:: INPUT DATA ::

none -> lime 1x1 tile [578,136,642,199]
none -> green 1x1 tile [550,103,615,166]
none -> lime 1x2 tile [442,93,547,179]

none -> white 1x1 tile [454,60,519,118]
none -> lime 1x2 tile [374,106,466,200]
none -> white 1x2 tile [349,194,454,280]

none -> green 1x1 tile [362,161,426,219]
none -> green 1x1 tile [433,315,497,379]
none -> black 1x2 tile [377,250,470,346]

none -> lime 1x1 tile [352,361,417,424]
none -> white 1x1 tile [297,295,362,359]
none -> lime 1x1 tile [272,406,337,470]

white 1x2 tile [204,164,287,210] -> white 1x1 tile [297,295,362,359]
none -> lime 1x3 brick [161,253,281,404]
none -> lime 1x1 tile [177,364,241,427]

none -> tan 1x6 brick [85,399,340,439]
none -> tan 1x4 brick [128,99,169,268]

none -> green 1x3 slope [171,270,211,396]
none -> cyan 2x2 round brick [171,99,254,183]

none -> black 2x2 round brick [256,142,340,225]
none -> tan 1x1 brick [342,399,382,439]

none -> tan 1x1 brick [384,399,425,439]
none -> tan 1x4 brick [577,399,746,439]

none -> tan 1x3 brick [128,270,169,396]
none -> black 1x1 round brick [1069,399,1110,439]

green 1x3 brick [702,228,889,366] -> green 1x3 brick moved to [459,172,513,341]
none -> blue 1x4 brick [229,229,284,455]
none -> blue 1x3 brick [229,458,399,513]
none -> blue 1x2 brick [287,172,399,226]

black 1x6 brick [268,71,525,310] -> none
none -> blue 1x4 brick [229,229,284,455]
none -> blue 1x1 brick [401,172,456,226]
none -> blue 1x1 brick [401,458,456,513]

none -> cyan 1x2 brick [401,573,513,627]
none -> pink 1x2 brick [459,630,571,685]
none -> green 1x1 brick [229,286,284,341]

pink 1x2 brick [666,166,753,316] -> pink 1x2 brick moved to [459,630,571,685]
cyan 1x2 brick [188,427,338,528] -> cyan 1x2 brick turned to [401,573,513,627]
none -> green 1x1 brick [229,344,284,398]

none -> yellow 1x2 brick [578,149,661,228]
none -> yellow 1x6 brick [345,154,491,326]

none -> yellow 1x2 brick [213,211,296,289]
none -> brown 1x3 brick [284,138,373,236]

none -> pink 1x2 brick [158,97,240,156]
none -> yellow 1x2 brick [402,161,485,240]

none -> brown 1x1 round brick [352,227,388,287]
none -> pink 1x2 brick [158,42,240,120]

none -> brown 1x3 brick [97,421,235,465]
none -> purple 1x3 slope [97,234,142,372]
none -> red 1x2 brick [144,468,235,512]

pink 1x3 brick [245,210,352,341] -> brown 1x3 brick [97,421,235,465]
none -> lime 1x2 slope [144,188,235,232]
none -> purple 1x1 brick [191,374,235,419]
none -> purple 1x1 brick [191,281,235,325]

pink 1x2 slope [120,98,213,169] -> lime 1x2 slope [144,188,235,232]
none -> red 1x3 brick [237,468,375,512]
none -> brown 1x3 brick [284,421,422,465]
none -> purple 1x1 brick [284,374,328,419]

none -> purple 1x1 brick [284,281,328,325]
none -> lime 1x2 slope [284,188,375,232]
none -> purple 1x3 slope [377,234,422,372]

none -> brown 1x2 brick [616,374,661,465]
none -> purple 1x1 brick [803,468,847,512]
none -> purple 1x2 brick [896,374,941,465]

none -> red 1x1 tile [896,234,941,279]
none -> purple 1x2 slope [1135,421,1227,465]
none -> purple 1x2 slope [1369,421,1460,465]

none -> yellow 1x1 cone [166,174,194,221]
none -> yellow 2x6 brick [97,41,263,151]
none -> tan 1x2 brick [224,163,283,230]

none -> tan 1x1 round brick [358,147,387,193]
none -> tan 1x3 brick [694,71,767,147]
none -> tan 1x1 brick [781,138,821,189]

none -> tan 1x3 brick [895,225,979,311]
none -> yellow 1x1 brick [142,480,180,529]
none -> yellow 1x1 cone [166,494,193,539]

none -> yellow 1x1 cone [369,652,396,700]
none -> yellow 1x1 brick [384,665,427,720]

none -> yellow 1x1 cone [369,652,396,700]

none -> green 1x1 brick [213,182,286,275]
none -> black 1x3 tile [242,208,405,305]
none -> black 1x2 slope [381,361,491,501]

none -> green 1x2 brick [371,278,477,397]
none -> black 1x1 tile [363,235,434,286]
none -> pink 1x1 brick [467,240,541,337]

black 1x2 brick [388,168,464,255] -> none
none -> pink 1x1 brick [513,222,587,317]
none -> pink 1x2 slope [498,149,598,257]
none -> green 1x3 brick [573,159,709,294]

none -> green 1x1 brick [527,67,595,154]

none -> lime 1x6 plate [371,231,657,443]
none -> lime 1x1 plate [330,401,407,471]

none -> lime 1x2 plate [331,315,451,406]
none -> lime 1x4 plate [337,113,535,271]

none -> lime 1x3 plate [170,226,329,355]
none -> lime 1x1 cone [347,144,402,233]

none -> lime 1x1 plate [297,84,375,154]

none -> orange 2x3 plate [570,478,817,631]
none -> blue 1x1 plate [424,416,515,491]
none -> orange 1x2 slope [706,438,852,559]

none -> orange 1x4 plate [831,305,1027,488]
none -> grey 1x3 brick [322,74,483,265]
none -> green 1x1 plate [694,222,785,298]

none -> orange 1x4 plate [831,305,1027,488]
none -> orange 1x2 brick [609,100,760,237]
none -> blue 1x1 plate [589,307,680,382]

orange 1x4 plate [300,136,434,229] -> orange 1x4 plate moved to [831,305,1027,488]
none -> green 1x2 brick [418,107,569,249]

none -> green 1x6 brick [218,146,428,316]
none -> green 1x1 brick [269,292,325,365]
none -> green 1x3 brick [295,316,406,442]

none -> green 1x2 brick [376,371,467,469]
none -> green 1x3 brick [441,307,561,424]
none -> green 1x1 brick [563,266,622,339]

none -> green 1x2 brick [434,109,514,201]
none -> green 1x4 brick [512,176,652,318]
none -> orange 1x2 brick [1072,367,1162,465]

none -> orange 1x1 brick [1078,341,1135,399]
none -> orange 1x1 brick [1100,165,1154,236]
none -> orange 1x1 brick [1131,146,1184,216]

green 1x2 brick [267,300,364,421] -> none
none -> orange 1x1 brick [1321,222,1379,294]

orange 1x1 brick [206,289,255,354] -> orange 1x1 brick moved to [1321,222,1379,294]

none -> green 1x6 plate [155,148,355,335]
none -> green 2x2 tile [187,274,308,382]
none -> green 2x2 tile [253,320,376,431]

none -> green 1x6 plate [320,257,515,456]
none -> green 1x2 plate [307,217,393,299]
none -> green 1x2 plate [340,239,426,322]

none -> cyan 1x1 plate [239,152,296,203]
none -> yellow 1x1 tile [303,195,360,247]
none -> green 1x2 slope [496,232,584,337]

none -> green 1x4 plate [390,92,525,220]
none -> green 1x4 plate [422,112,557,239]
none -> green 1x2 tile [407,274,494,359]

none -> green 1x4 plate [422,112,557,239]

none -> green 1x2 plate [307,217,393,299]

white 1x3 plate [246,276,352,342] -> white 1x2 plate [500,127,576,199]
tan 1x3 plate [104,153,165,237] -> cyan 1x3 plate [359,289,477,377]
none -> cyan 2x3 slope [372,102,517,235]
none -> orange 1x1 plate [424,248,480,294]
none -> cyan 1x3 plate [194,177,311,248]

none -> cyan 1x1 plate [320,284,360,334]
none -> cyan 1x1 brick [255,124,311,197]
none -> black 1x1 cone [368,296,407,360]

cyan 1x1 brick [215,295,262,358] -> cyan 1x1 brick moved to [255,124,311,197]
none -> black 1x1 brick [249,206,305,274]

:: DESCRIPTION OF THE TASK ::
Search the data above for lines holding "cyan" and copy each of them.

:: RESULT OF THIS TASK ::
none -> cyan 2x2 round brick [171,99,254,183]
none -> cyan 1x2 brick [401,573,513,627]
cyan 1x2 brick [188,427,338,528] -> cyan 1x2 brick turned to [401,573,513,627]
none -> cyan 1x1 plate [239,152,296,203]
tan 1x3 plate [104,153,165,237] -> cyan 1x3 plate [359,289,477,377]
none -> cyan 2x3 slope [372,102,517,235]
none -> cyan 1x3 plate [194,177,311,248]
none -> cyan 1x1 plate [320,284,360,334]
none -> cyan 1x1 brick [255,124,311,197]
cyan 1x1 brick [215,295,262,358] -> cyan 1x1 brick moved to [255,124,311,197]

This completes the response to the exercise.